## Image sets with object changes
━━━━━━━━━━

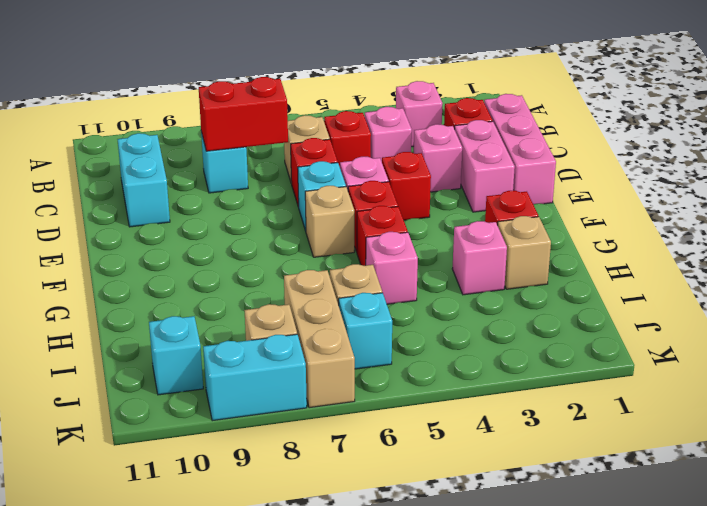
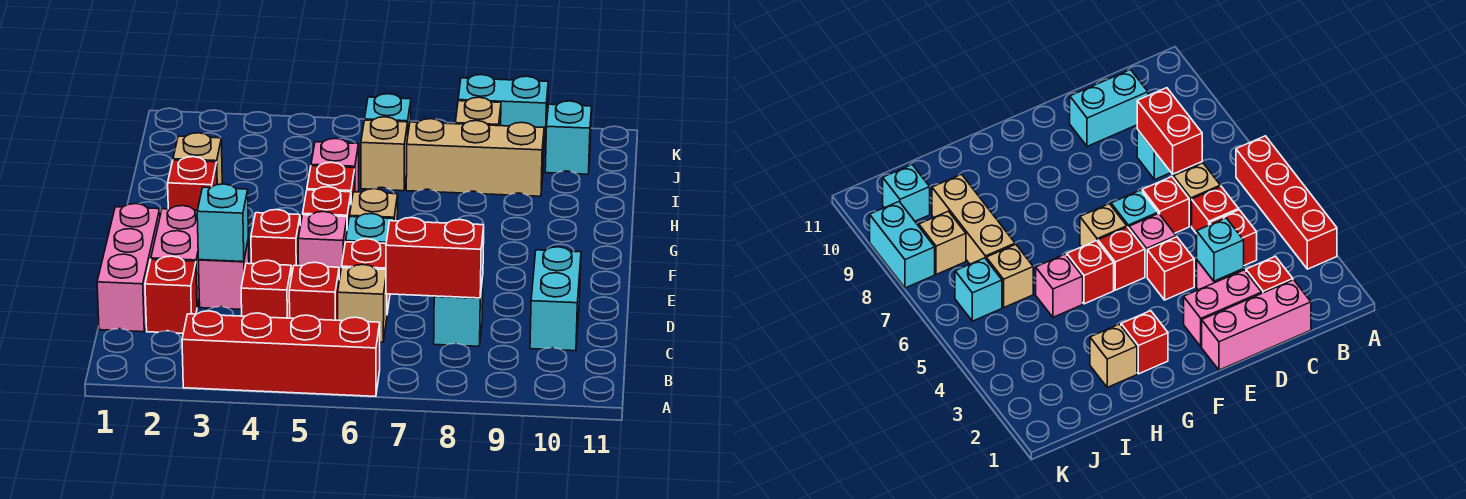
none -> red brick A3:A6 level 1
pink brick B3 level 1 -> none
pink brick C4 level 1 -> red brick C4 level 1
none -> cyan brick D3 level 2
pink brick H3 level 1 -> none
tan brick I7:K7 level 1 -> tan brick I7:I9 level 1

━━━━━━━━━━

## What needs to be done
Write out, exactly as given, the line containing "pink brick B3 level 1 -> none" and every line after it to the end of the records. Include nothing else.

## Worked solution
pink brick B3 level 1 -> none
pink brick C4 level 1 -> red brick C4 level 1
none -> cyan brick D3 level 2
pink brick H3 level 1 -> none
tan brick I7:K7 level 1 -> tan brick I7:I9 level 1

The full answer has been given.